● Required action: Repeat the records in full. No pictures belong in the copy.

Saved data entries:

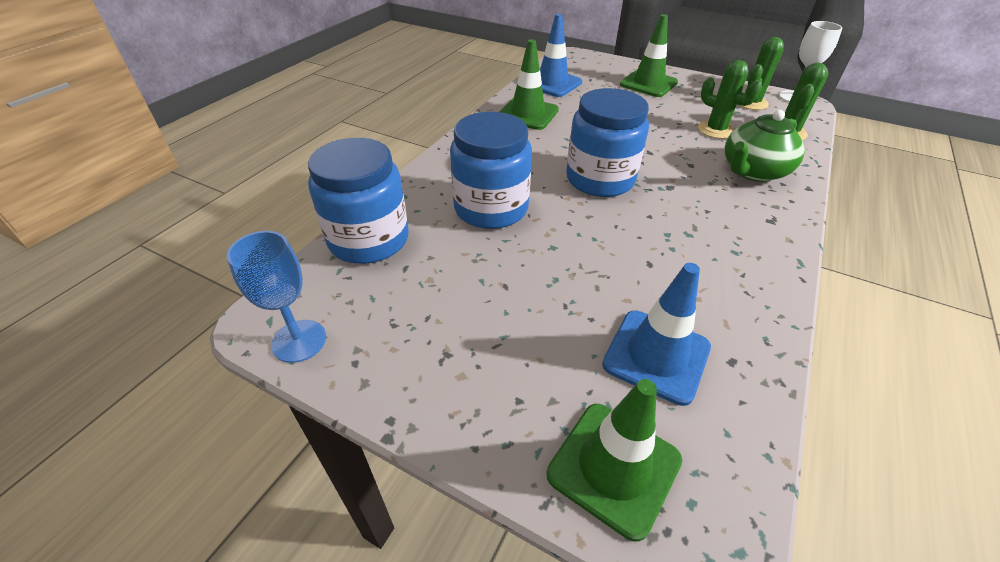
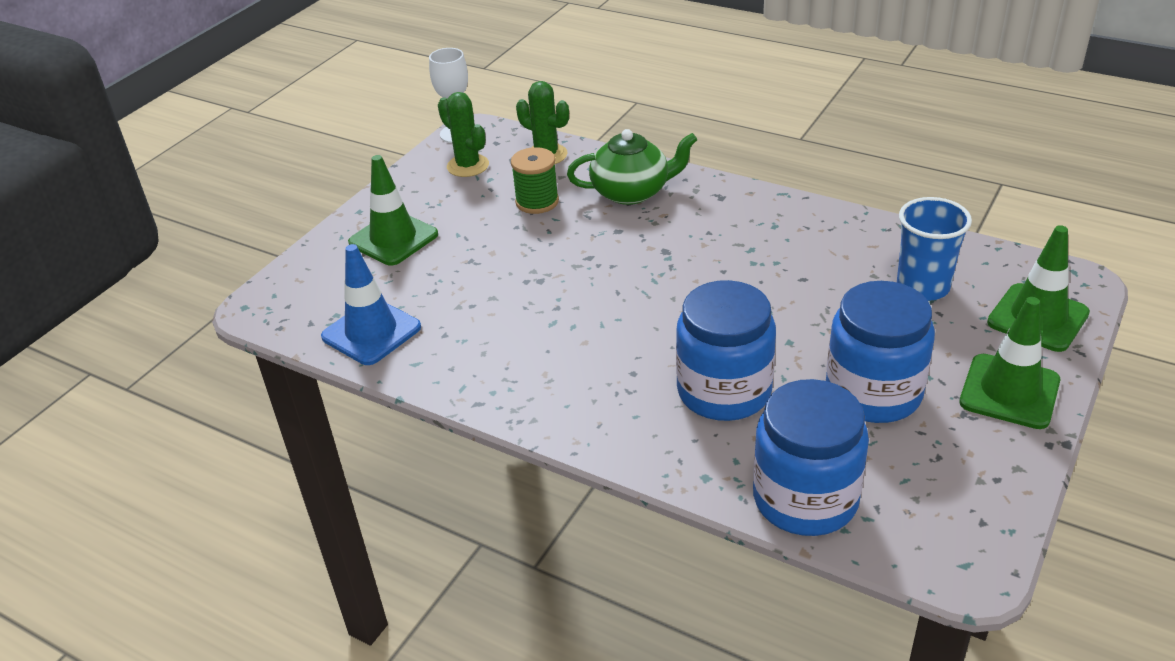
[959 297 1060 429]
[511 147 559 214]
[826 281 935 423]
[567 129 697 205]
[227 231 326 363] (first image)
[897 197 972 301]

● Solution below:
[959 297 1060 429]
[511 147 559 214]
[826 281 935 423]
[567 129 697 205]
[227 231 326 363] (first image)
[897 197 972 301]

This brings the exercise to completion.